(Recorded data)
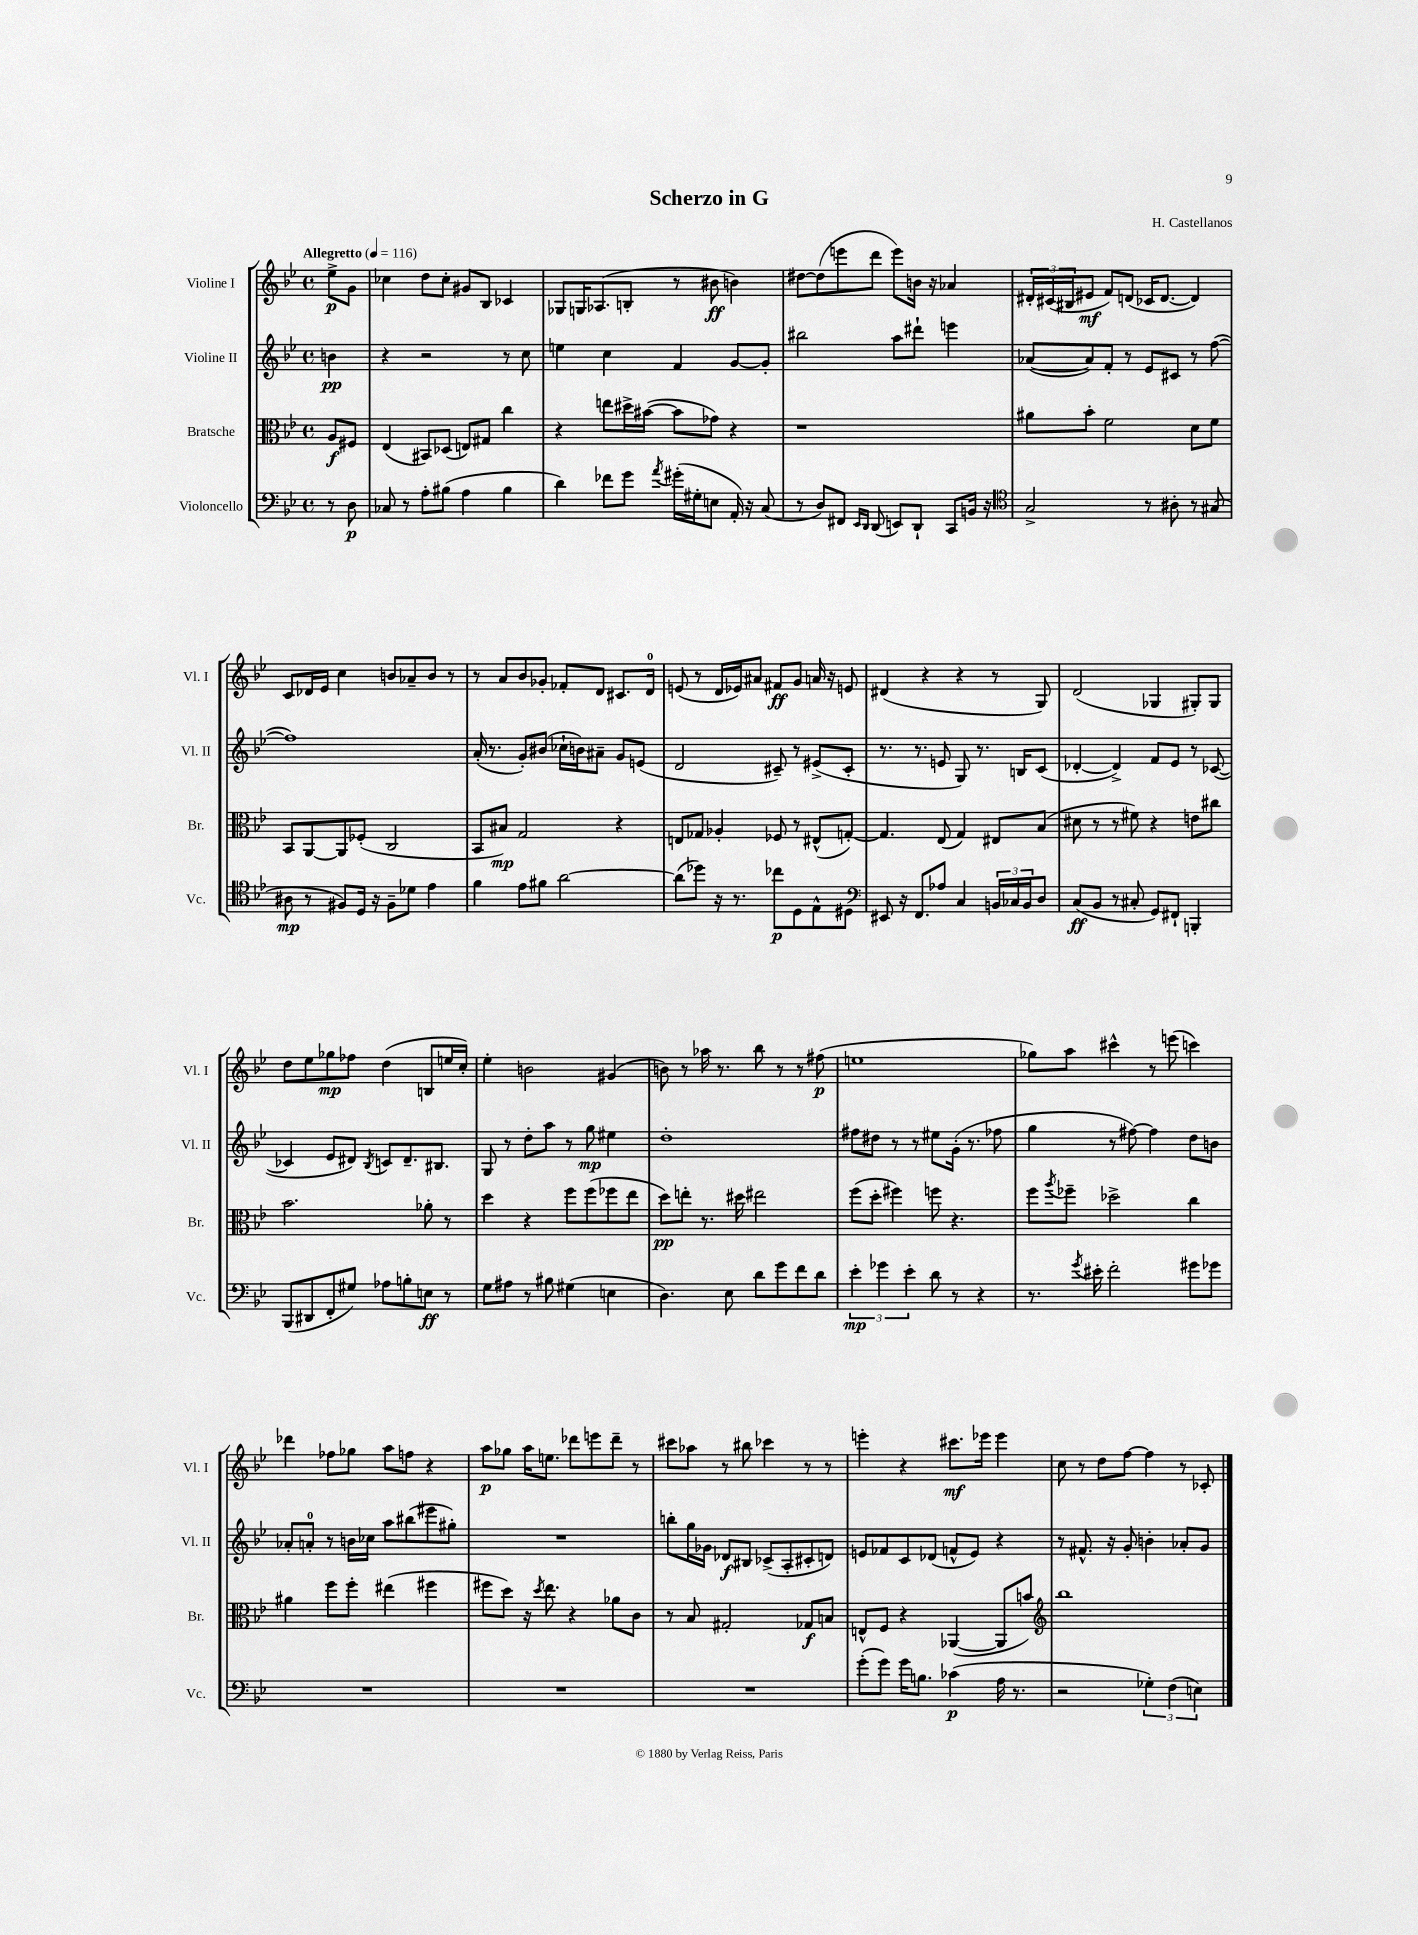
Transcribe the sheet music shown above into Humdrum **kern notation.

**kern	**kern	**kern	**kern
*staff4	*staff3	*staff2	*staff1
*clefF4	*clefC3	*clefG2	*clefG2
*k[b-e-]	*k[b-e-]	*k[b-e-]	*k[b-e-]
*M4/4	*M4/4	*M4/4	*M4/4
*met(c)	*met(c)	*met(c)	*met(c)
*MM116	*MM116	*MM116	*MM116
8r	8A	4b	8ee-^
8D	8F#	.	8g
=	=	=	=
8C-	(4E-	4r	4cc-
8r	.	.	.
8A'	8BB#)	2r	8dd
(8B#	(8D-	.	8cc-'
4A	8E)	.	8g#
.	8G#	.	8B-
4B#	4cc	8r	4c-
.	.	8cc	.
=	=	=	=
4d)	4r	4ee	8G-
.	.	.	16G
.	.	.	(8.A-
8f-	8ee	4cc	.
8g	16dd#^	.	8B'
.	([16b#	.	.
8qa	.	.	.
(16g#'	8b#]	4f	8r
16G#'	.	.	.
8E	8g-)	.	8b#
16AA')	4r	[8g	4b)
16r	.	.	.
(8C	.	8g']	.
=	=	=	=
8r	1r	2bb#	[8dd#
8D)	.	.	(8dd#]
8FF#	.	.	8eee
16qqEE-	.	.	.
16qqDD	.	.	.
(8DD	.	.	8ddd
8EE)	.	8aa	8eee)
8DD`	.	8ddd#`	16b
.	.	.	16r
8CC	.	4eee	4a-
16BB	.	.	.
16r	.	.	.
=	=	=	=
*clefC4	*	*	*
2G^	8a#	([8a-	24d#'
.	.	.	(24c#
.	.	.	24B#
.	8b-'	8a-])	8e#
.	2f	8f'	8f)
.	.	8r	(8d
8r	.	8e-	16c-
.	.	.	[8.d
8A#'	.	8c#	.
8r	8d	8r	4d])
(8G#	8f	([8ff	.
=	=	=	=
8A#	8BB-	1ff])	8c
8r	[8AA	.	16d-
.	.	.	16e-
8F#)	8AA]	.	4cc
16D	(8F-'	.	.
16r	.	.	.
8F#~	2C	.	8b
8d-	.	.	8a-~
4e-	.	.	8b
.	.	.	8r
=	=	=	=
4f	8BB-	(16a'	8r
.	.	8.r	.
.	8B#)	.	8a
8e-	2G	8g')	8b-
8f#	.	(8b#	8g-'
[2a	.	16cc-`	8f-'
.	.	16b)	.
.	.	8a#~	8d
.	4r	8g	8.c#
.	.	(8e	.
.	.	.	16d
=	=	=	=
(8a]	8E	2d	(8e
8dd-)	8G-	.	8r
16r	4A-'	.	16d
8.r	.	.	16e-)
.	.	.	8a#
8cc-	8F-	8c#~)	8f#
8D	8r	8r	8g
8E-^^	(8E#^^	(8e#^	16a
.	.	.	16r
8D#	[8G')	8c#'	8e
=	=	=	=
*clefF4	*	*	*
8EE#	4.G]	8.r	(4d#
16r	.	.	.
8.FF	.	8.r	.
.	.	.	4r
8A-	(8E-	8e	.
4C	4G)	8G)	4r
.	.	8.r	.
24BB	8E#	.	8r
24C-	.	.	.
.	.	16B	.
24BB	.	.	.
8D	(8B-	(8c	8G)
=	=	=	=
(8C	8d#	[4d-'	(2d
8BB-	8r	.	.
8r	8r	4d-^])	.
8C#'	8f#)	.	.
8GG)	4r	8f	4G-
8FF#`	.	8e-	.
4BBB'	8e	8r	8G#')
.	8cc#	([8c-	8G#
=	=	=	=
(8BBB-	2.b-	4c-]	8dd
8DD#	.	.	8ee-
8FF'	.	8e-	8gg-
8G#)	.	8d#)	8ff-
.	.	8qB-	.
8A-	.	8c	(4dd
8B'	.	8.d#~	.
8E	8a-'	.	8B
.	.	8.B#	.
8r	8r	.	16ee
.	.	.	16cc')
=	=	=	=
8G	4dd	8G	4ee-'
8A#	.	8r	.
8r	4r	8dd'	2b
8B#	.	8aa	.
(4G#	8ff	8r	.
.	(8ff	8gg	.
4E	8ff-	4ee#	(4g#
.	8ee-	.	.
=	=	=	=
4.D)	8dd)	1dd'	8b)
.	8ee'	.	8r
.	8.r	.	16aa-
.	.	.	8.r
8E-	.	.	.
.	16dd#	.	.
8d	2ee#	.	8bb-
8g	.	.	8r
8f	.	.	8r
8d	.	.	(8ff#
=	=	=	=
6e-'	(8ff	8ff#	1ee
.	8dd'	8dd#	.
6g-	.	.	.
.	4ff#)	8r	.
6e-'	.	.	.
.	.	8r	.
8d	8ff	8ee#	.
8r	4.r	(16g'	.
.	.	8.r	.
4r	.	.	.
.	.	8ff-	.
=	=	=	=
8.r	8ff	4gg	8gg-)
.	8qaa	.	.
.	8ff-~	.	8aa
8qg	.	.	.
16e#'	.	.	.
2f'	2dd-^	8r	4ccc#^^
.	.	[8ff#)	.
.	.	4ff#]	8r
.	.	.	(8eee
8g#	4cc	8dd	4ccc)
8g-	.	8b	.
=	=	=	=
1r	4a#	8a-'	4ddd-
.	.	8a'	.
.	8ff	8r	8ff-
.	8ff'	16b	8gg-
.	.	16cc-	.
.	(4ee#	8aa	8aa
.	.	(8bb#	8ff
.	4ff#	8eee#	4r
.	.	8gg#')	.
=	=	=	=
1r	8ff#	1r	8aa
.	8dd)	.	8gg-
.	16r	.	16aa
.	8qdd	.	.
.	8.ee-	.	8.ee
.	4r	.	8ddd-
.	.	.	8eee
.	8a-	.	8ddd-~
.	8c	.	8r
=	=	=	=
1r	8r	8bb'	8ccc#
.	8B-	16gg	8aa-
.	.	16g-	.
.	2G#'	8d-	8r
.	.	8B#	8bb#
.	.	(8c-^	4ccc-
.	.	8A'	.
.	8G-	8c#'	8r
.	8B	8d)	8r
=	=	=	=
(8g'	8E^^	8e	4eee'
8g)	8F	8f-	.
16g	4r	8c	4r
8.B	.	.	.
.	.	(8d-	.
(4c-	([4AA-	8f^^	8.ccc#
.	.	8e)	.
.	.	.	16eee-
16A	8AA-]	4r	4eee-
8.r	.	.	.
.	8b)	.	.
=	=	=	=
*	*clefG2	*	*
2r	1bb-	8r	8cc
.	.	8.f#^^	8r
.	.	.	8dd
.	.	16r	.
.	.	8g'	[8ff
6G-')	.	4b'	4ff]
(6F	.	.	.
.	.	8a-'	8r
6E)	.	.	.
.	.	8g	8c-'
==	==	==	==
*-	*-	*-	*-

* [Aim]
Count how many lines in the recorded data contain the string "kern", treating uppercase and lowercase as different. Give only the number.

* [Written response]
2